Data supplied =
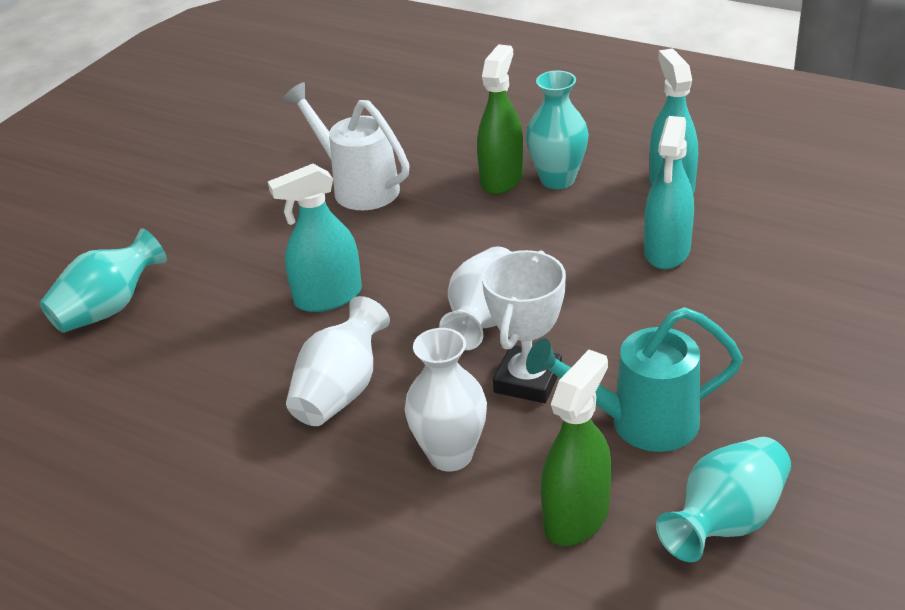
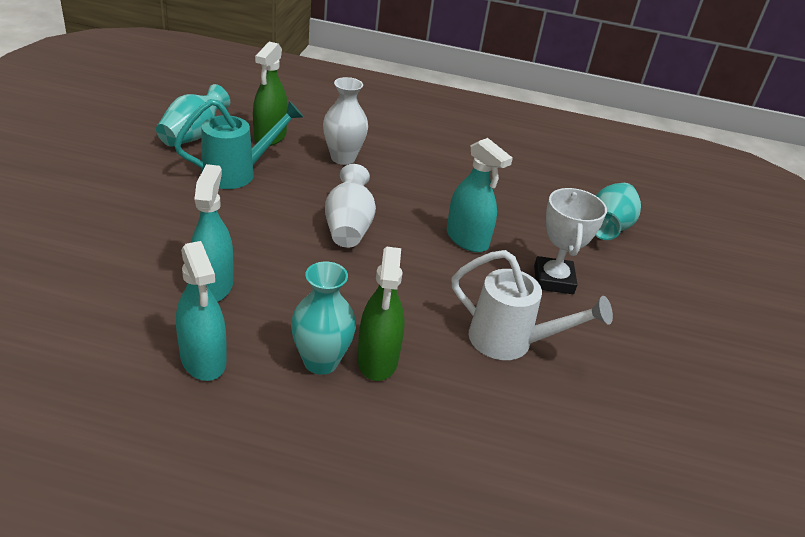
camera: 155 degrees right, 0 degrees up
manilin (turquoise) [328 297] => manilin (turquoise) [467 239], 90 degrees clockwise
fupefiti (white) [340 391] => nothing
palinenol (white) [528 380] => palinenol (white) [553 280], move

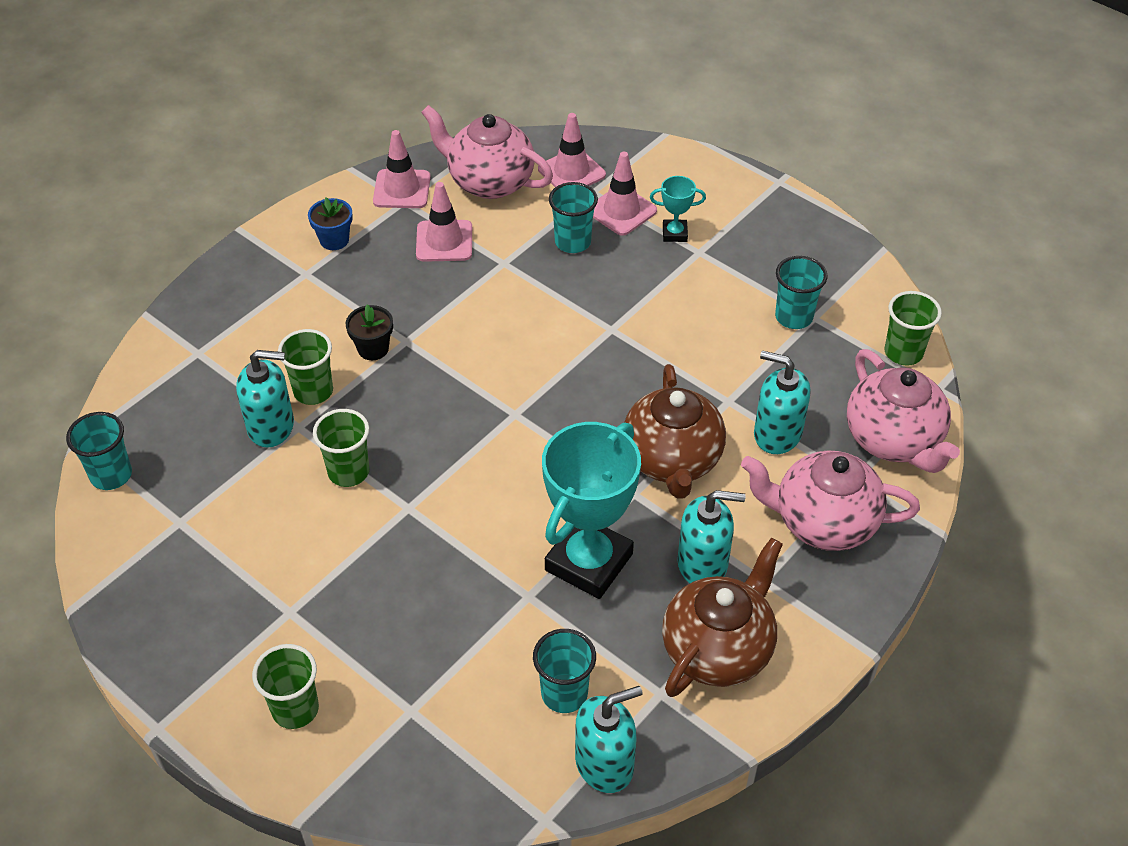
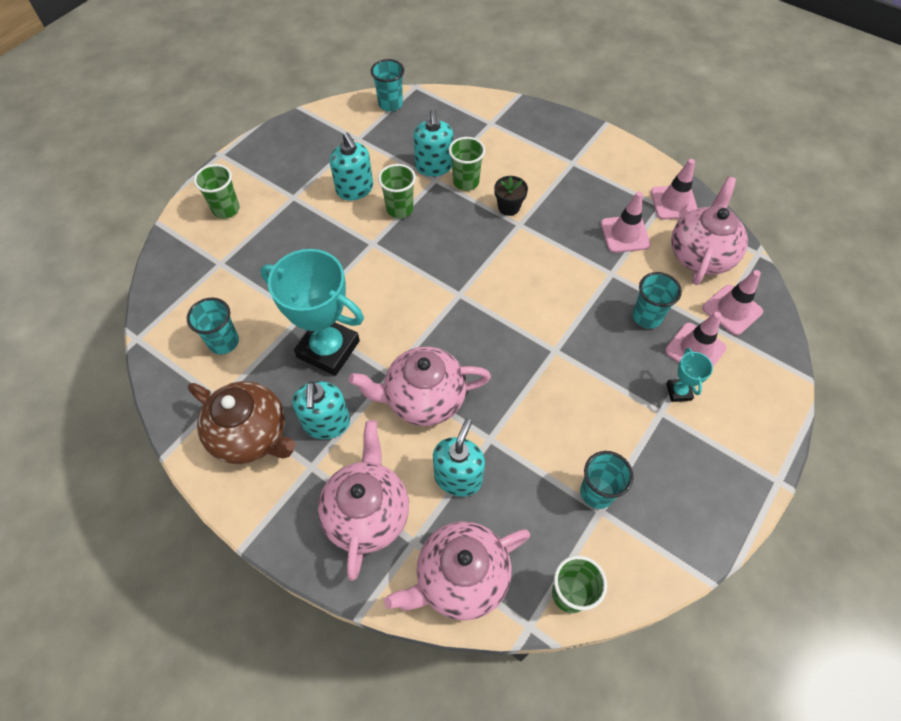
camera: 85 degrees right, 10 degrees up
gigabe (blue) [334 240] => nothing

Work instructions = Please give back the material above exactly as written, pictures omitted.

Reply =
camera: 155 degrees right, 0 degrees up
manilin (turquoise) [328 297] => manilin (turquoise) [467 239], 90 degrees clockwise
fupefiti (white) [340 391] => nothing
palinenol (white) [528 380] => palinenol (white) [553 280], move

camera: 85 degrees right, 10 degrees up
gigabe (blue) [334 240] => nothing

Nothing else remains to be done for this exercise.